[What is being asked]:
Only lines containing the word "yellow" belong in the answer; copy each one from the records.

===== Available data =====

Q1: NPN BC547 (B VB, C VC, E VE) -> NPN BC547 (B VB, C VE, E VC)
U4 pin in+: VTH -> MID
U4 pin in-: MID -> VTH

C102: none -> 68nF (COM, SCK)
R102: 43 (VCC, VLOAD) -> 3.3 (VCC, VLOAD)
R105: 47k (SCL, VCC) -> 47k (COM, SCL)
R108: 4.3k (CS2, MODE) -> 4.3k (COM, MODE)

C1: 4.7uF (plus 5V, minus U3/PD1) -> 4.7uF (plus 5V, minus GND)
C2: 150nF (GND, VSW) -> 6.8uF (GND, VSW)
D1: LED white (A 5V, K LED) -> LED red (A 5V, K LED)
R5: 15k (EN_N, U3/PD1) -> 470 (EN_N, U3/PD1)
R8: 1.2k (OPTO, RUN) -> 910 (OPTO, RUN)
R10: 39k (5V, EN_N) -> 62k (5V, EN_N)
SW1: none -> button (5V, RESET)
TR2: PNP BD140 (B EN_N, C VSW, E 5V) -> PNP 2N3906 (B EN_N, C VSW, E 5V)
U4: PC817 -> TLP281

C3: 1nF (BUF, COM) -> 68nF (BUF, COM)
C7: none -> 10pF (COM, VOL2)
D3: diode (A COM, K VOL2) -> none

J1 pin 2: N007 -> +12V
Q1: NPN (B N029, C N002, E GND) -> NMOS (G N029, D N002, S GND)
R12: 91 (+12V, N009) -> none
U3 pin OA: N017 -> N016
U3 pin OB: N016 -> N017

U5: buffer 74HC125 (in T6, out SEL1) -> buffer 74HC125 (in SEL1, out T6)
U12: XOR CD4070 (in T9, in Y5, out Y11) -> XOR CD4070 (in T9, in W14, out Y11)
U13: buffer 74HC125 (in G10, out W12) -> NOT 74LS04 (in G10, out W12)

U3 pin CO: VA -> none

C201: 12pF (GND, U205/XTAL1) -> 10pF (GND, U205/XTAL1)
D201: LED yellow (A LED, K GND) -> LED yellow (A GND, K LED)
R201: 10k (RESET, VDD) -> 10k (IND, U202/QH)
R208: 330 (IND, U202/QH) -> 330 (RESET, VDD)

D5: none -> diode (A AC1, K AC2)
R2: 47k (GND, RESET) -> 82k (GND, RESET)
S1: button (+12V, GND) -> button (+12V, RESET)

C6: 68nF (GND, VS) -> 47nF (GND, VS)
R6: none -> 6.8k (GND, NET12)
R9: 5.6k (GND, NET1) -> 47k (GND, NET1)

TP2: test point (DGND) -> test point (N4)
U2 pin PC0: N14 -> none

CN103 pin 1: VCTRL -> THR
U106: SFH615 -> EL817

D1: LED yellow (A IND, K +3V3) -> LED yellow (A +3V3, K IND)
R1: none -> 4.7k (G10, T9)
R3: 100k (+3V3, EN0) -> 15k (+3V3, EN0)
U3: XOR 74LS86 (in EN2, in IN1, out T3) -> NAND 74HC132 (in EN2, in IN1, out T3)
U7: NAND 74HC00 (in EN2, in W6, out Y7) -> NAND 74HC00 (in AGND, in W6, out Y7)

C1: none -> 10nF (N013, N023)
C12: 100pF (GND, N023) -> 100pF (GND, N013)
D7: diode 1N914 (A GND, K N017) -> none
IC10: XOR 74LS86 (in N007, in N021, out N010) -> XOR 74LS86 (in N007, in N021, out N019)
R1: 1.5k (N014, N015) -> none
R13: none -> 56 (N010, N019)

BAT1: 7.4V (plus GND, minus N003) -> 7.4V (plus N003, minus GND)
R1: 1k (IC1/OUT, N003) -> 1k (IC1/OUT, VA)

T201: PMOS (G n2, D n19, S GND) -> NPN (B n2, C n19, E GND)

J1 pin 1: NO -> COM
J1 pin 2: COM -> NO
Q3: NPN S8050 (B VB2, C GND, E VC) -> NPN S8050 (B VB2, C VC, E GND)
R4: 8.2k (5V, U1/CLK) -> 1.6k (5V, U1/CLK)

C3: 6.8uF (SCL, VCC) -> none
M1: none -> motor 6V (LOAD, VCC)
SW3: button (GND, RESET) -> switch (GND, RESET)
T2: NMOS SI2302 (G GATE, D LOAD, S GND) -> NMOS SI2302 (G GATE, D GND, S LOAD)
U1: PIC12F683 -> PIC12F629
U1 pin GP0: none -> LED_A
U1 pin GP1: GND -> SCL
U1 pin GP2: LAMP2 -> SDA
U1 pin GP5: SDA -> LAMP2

=====

[Your solution]:
D201: LED yellow (A LED, K GND) -> LED yellow (A GND, K LED)
D1: LED yellow (A IND, K +3V3) -> LED yellow (A +3V3, K IND)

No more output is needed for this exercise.